# Task goal:
Output the records, every one, exactly as given.

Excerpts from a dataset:

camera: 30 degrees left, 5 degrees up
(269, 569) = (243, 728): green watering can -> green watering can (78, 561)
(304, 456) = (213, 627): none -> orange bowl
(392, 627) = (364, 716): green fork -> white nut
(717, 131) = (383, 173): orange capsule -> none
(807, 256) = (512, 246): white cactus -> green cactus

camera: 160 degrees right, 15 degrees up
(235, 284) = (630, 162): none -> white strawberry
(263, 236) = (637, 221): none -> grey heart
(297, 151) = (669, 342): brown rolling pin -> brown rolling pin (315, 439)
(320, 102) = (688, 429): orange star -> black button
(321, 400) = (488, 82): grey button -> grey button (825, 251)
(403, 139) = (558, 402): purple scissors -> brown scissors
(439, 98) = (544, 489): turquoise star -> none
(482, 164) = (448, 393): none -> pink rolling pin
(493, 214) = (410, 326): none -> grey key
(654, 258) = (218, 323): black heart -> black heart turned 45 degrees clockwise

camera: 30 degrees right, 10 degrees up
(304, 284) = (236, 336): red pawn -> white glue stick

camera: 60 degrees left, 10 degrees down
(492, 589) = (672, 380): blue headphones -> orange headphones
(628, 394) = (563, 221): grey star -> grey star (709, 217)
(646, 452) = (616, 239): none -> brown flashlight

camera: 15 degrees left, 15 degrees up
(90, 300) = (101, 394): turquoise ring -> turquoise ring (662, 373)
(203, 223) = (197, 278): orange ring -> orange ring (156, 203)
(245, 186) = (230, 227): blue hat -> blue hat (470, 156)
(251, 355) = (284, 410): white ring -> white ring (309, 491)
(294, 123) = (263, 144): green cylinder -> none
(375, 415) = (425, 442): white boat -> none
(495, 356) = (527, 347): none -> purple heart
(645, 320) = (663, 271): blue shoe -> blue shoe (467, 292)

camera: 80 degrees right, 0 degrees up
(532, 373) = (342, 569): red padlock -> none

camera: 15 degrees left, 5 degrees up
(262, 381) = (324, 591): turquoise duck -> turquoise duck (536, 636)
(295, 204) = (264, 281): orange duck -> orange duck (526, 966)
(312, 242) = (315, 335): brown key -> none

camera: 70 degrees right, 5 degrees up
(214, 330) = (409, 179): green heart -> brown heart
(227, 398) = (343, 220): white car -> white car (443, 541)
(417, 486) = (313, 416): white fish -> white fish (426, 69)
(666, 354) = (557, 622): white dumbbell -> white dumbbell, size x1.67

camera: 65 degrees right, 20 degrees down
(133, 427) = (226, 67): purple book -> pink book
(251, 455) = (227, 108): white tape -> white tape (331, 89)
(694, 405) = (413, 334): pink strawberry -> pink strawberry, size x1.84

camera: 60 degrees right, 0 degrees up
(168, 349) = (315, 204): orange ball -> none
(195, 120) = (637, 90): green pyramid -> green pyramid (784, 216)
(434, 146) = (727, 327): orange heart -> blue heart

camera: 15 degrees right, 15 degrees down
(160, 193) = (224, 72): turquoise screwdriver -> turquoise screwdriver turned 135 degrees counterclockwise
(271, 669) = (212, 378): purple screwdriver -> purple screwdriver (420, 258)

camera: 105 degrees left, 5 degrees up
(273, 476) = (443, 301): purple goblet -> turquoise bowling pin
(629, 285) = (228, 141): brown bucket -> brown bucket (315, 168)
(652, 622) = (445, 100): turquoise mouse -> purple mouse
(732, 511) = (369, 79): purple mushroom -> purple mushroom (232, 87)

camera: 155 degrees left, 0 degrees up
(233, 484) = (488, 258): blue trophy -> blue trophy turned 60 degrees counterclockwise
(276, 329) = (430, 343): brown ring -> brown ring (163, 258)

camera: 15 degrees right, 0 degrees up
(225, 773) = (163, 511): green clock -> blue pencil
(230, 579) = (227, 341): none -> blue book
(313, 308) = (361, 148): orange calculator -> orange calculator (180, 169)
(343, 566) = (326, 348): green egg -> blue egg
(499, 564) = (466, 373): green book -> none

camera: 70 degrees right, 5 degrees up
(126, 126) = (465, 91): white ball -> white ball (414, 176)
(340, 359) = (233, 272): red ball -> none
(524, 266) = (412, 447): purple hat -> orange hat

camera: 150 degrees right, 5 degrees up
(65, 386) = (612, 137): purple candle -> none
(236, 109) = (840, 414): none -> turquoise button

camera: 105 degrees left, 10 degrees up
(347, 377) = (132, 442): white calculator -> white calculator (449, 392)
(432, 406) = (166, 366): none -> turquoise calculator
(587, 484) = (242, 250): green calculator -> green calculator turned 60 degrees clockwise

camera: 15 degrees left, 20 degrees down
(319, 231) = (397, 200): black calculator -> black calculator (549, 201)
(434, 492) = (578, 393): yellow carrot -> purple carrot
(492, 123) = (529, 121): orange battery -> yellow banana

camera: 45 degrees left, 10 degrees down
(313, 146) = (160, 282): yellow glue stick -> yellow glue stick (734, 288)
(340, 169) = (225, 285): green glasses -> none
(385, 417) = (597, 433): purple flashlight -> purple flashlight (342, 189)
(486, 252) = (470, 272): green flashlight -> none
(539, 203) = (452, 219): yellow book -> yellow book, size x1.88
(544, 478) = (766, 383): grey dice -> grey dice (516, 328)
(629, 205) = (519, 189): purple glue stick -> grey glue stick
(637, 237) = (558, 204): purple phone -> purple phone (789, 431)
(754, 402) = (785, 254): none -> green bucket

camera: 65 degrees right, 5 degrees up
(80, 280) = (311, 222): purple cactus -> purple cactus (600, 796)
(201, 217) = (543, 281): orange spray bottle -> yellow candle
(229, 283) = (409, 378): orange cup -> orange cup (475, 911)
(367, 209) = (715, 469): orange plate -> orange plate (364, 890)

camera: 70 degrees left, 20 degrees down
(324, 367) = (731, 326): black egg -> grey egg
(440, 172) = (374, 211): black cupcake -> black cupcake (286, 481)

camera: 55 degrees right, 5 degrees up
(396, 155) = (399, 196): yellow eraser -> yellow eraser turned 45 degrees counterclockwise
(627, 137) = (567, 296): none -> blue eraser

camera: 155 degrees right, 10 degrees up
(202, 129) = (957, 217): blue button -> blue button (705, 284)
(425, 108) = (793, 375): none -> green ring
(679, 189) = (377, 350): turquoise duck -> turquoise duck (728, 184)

# Response area:
camera: 30 degrees left, 5 degrees up
(269, 569) = (243, 728): green watering can -> green watering can (78, 561)
(304, 456) = (213, 627): none -> orange bowl
(392, 627) = (364, 716): green fork -> white nut
(717, 131) = (383, 173): orange capsule -> none
(807, 256) = (512, 246): white cactus -> green cactus

camera: 160 degrees right, 15 degrees up
(235, 284) = (630, 162): none -> white strawberry
(263, 236) = (637, 221): none -> grey heart
(297, 151) = (669, 342): brown rolling pin -> brown rolling pin (315, 439)
(320, 102) = (688, 429): orange star -> black button
(321, 400) = (488, 82): grey button -> grey button (825, 251)
(403, 139) = (558, 402): purple scissors -> brown scissors
(439, 98) = (544, 489): turquoise star -> none
(482, 164) = (448, 393): none -> pink rolling pin
(493, 214) = (410, 326): none -> grey key
(654, 258) = (218, 323): black heart -> black heart turned 45 degrees clockwise

camera: 30 degrees right, 10 degrees up
(304, 284) = (236, 336): red pawn -> white glue stick

camera: 60 degrees left, 10 degrees down
(492, 589) = (672, 380): blue headphones -> orange headphones
(628, 394) = (563, 221): grey star -> grey star (709, 217)
(646, 452) = (616, 239): none -> brown flashlight

camera: 15 degrees left, 15 degrees up
(90, 300) = (101, 394): turquoise ring -> turquoise ring (662, 373)
(203, 223) = (197, 278): orange ring -> orange ring (156, 203)
(245, 186) = (230, 227): blue hat -> blue hat (470, 156)
(251, 355) = (284, 410): white ring -> white ring (309, 491)
(294, 123) = (263, 144): green cylinder -> none
(375, 415) = (425, 442): white boat -> none
(495, 356) = (527, 347): none -> purple heart
(645, 320) = (663, 271): blue shoe -> blue shoe (467, 292)

camera: 80 degrees right, 0 degrees up
(532, 373) = (342, 569): red padlock -> none

camera: 15 degrees left, 5 degrees up
(262, 381) = (324, 591): turquoise duck -> turquoise duck (536, 636)
(295, 204) = (264, 281): orange duck -> orange duck (526, 966)
(312, 242) = (315, 335): brown key -> none

camera: 70 degrees right, 5 degrees up
(214, 330) = (409, 179): green heart -> brown heart
(227, 398) = (343, 220): white car -> white car (443, 541)
(417, 486) = (313, 416): white fish -> white fish (426, 69)
(666, 354) = (557, 622): white dumbbell -> white dumbbell, size x1.67

camera: 65 degrees right, 20 degrees down
(133, 427) = (226, 67): purple book -> pink book
(251, 455) = (227, 108): white tape -> white tape (331, 89)
(694, 405) = (413, 334): pink strawberry -> pink strawberry, size x1.84

camera: 60 degrees right, 0 degrees up
(168, 349) = (315, 204): orange ball -> none
(195, 120) = (637, 90): green pyramid -> green pyramid (784, 216)
(434, 146) = (727, 327): orange heart -> blue heart

camera: 15 degrees right, 15 degrees down
(160, 193) = (224, 72): turquoise screwdriver -> turquoise screwdriver turned 135 degrees counterclockwise
(271, 669) = (212, 378): purple screwdriver -> purple screwdriver (420, 258)

camera: 105 degrees left, 5 degrees up
(273, 476) = (443, 301): purple goblet -> turquoise bowling pin
(629, 285) = (228, 141): brown bucket -> brown bucket (315, 168)
(652, 622) = (445, 100): turquoise mouse -> purple mouse
(732, 511) = (369, 79): purple mushroom -> purple mushroom (232, 87)

camera: 155 degrees left, 0 degrees up
(233, 484) = (488, 258): blue trophy -> blue trophy turned 60 degrees counterclockwise
(276, 329) = (430, 343): brown ring -> brown ring (163, 258)

camera: 15 degrees right, 0 degrees up
(225, 773) = (163, 511): green clock -> blue pencil
(230, 579) = (227, 341): none -> blue book
(313, 308) = (361, 148): orange calculator -> orange calculator (180, 169)
(343, 566) = (326, 348): green egg -> blue egg
(499, 564) = (466, 373): green book -> none

camera: 70 degrees right, 5 degrees up
(126, 126) = (465, 91): white ball -> white ball (414, 176)
(340, 359) = (233, 272): red ball -> none
(524, 266) = (412, 447): purple hat -> orange hat

camera: 150 degrees right, 5 degrees up
(65, 386) = (612, 137): purple candle -> none
(236, 109) = (840, 414): none -> turquoise button

camera: 105 degrees left, 10 degrees up
(347, 377) = (132, 442): white calculator -> white calculator (449, 392)
(432, 406) = (166, 366): none -> turquoise calculator
(587, 484) = (242, 250): green calculator -> green calculator turned 60 degrees clockwise

camera: 15 degrees left, 20 degrees down
(319, 231) = (397, 200): black calculator -> black calculator (549, 201)
(434, 492) = (578, 393): yellow carrot -> purple carrot
(492, 123) = (529, 121): orange battery -> yellow banana

camera: 45 degrees left, 10 degrees down
(313, 146) = (160, 282): yellow glue stick -> yellow glue stick (734, 288)
(340, 169) = (225, 285): green glasses -> none
(385, 417) = (597, 433): purple flashlight -> purple flashlight (342, 189)
(486, 252) = (470, 272): green flashlight -> none
(539, 203) = (452, 219): yellow book -> yellow book, size x1.88
(544, 478) = (766, 383): grey dice -> grey dice (516, 328)
(629, 205) = (519, 189): purple glue stick -> grey glue stick
(637, 237) = (558, 204): purple phone -> purple phone (789, 431)
(754, 402) = (785, 254): none -> green bucket

camera: 65 degrees right, 5 degrees up
(80, 280) = (311, 222): purple cactus -> purple cactus (600, 796)
(201, 217) = (543, 281): orange spray bottle -> yellow candle
(229, 283) = (409, 378): orange cup -> orange cup (475, 911)
(367, 209) = (715, 469): orange plate -> orange plate (364, 890)

camera: 70 degrees left, 20 degrees down
(324, 367) = (731, 326): black egg -> grey egg
(440, 172) = (374, 211): black cupcake -> black cupcake (286, 481)

camera: 55 degrees right, 5 degrees up
(396, 155) = (399, 196): yellow eraser -> yellow eraser turned 45 degrees counterclockwise
(627, 137) = (567, 296): none -> blue eraser

camera: 155 degrees right, 10 degrees up
(202, 129) = (957, 217): blue button -> blue button (705, 284)
(425, 108) = (793, 375): none -> green ring
(679, 189) = (377, 350): turquoise duck -> turquoise duck (728, 184)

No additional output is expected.